Collected data entries
####################

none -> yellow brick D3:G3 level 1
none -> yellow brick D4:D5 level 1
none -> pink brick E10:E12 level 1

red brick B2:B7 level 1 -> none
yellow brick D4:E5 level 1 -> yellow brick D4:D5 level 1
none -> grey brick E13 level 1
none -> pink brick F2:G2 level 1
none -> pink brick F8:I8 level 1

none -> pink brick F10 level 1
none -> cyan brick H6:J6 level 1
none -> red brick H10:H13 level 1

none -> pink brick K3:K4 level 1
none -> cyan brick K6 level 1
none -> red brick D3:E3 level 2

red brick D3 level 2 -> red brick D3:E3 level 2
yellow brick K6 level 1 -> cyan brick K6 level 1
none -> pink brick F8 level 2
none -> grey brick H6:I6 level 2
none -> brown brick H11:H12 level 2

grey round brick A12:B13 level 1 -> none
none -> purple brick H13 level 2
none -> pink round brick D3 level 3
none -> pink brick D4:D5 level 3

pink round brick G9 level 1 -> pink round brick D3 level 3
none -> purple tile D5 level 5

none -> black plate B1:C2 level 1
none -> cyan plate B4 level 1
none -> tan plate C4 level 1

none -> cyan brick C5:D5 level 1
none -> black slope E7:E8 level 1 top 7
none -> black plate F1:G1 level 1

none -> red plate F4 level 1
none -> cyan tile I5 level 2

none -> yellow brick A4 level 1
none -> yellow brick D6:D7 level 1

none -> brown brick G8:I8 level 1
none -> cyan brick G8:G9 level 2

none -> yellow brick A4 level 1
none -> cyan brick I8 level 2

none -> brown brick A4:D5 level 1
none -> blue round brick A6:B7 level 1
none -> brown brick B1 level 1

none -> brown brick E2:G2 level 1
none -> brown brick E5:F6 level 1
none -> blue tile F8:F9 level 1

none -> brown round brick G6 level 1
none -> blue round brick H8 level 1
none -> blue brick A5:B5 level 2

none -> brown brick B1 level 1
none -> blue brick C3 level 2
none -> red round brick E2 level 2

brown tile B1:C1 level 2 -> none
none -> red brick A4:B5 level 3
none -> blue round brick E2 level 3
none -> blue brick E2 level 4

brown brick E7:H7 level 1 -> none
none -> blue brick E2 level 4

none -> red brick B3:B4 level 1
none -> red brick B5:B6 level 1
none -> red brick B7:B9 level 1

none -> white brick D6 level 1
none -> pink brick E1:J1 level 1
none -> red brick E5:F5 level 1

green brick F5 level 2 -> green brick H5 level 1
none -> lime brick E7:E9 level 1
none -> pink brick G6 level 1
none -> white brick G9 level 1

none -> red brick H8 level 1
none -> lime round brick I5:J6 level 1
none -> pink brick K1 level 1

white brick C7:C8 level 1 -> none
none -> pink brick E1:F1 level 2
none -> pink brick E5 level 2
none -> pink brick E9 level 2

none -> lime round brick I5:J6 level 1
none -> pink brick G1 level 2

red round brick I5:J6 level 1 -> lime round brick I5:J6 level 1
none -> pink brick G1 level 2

####################

--- Goal of the exercise ---
Copy the lines above exactly. Start with the line containing "yellow brick D4:E5", end with the line containing "none -> grey brick H6:I6 level 2", and include both.

--- Exercise response ---
yellow brick D4:E5 level 1 -> yellow brick D4:D5 level 1
none -> grey brick E13 level 1
none -> pink brick F2:G2 level 1
none -> pink brick F8:I8 level 1

none -> pink brick F10 level 1
none -> cyan brick H6:J6 level 1
none -> red brick H10:H13 level 1

none -> pink brick K3:K4 level 1
none -> cyan brick K6 level 1
none -> red brick D3:E3 level 2

red brick D3 level 2 -> red brick D3:E3 level 2
yellow brick K6 level 1 -> cyan brick K6 level 1
none -> pink brick F8 level 2
none -> grey brick H6:I6 level 2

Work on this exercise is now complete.